(Source records)
◆ ◆ ◆ ◆ ◆ ◆ ◆

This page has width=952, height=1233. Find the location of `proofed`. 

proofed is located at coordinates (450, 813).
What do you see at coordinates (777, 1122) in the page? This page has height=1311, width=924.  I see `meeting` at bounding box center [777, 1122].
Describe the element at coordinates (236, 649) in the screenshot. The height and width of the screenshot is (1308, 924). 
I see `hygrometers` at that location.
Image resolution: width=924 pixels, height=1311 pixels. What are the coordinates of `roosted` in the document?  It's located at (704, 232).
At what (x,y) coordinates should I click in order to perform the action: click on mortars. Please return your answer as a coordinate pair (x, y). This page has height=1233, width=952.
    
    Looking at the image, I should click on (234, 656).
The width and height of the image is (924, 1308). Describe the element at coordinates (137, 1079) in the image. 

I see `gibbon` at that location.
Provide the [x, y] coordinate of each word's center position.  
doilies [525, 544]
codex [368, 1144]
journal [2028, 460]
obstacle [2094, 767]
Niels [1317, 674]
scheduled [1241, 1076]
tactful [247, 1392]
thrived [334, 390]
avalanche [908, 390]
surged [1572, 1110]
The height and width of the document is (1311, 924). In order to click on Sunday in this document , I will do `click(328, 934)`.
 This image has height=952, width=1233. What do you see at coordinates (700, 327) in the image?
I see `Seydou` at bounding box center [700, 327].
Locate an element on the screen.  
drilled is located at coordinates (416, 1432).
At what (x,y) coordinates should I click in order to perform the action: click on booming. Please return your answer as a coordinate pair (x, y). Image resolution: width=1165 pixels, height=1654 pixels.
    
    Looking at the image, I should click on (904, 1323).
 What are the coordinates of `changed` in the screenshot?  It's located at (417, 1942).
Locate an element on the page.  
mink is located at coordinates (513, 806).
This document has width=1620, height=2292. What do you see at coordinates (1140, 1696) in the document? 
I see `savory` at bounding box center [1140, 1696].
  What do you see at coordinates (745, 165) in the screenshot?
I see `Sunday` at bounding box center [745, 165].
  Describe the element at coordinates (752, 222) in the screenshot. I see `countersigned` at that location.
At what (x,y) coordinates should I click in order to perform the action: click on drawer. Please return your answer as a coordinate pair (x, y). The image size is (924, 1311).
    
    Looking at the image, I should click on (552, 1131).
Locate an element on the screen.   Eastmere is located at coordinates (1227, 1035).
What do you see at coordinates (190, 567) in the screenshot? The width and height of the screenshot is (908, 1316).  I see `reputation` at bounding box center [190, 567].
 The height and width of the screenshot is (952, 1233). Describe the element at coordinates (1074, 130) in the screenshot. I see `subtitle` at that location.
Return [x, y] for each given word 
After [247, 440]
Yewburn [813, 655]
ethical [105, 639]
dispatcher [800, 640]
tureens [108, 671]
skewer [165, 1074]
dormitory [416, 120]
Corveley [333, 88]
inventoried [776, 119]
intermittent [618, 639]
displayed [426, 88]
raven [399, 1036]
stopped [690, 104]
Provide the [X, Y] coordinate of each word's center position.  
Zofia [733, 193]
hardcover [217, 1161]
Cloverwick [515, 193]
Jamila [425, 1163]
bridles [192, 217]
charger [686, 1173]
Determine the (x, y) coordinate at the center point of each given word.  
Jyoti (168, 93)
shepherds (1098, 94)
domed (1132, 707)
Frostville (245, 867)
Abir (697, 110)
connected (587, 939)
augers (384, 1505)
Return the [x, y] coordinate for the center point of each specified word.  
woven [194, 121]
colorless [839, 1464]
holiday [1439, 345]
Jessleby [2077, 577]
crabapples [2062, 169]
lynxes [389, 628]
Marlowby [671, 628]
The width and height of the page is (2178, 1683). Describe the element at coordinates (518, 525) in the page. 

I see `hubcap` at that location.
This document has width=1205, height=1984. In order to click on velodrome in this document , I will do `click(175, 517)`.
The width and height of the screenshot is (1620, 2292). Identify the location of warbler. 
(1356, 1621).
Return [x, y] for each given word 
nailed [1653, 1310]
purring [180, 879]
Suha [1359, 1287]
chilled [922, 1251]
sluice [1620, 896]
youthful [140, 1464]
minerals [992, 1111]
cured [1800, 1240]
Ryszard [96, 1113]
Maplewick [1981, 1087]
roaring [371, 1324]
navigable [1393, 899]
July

◆ ◆ ◆ ◆ ◆ ◆ ◆

Requirement: Echo the source records back verbatim, beginning with the line containing "pixels, height=1654 pixels." and continuing through the line containing "coordinates (1227, 1035).".

Worked solution:
At what (x,y) coordinates should I click in order to perform the action: click on booming. Please return your answer as a coordinate pair (x, y). Image resolution: width=1165 pixels, height=1654 pixels.
    
    Looking at the image, I should click on (904, 1323).
 What are the coordinates of `changed` in the screenshot?  It's located at (417, 1942).
Locate an element on the page.  
mink is located at coordinates (513, 806).
This document has width=1620, height=2292. What do you see at coordinates (1140, 1696) in the document? 
I see `savory` at bounding box center [1140, 1696].
  What do you see at coordinates (745, 165) in the screenshot?
I see `Sunday` at bounding box center [745, 165].
  Describe the element at coordinates (752, 222) in the screenshot. I see `countersigned` at that location.
At what (x,y) coordinates should I click in order to perform the action: click on drawer. Please return your answer as a coordinate pair (x, y). The image size is (924, 1311).
    
    Looking at the image, I should click on (552, 1131).
Locate an element on the screen.   Eastmere is located at coordinates (1227, 1035).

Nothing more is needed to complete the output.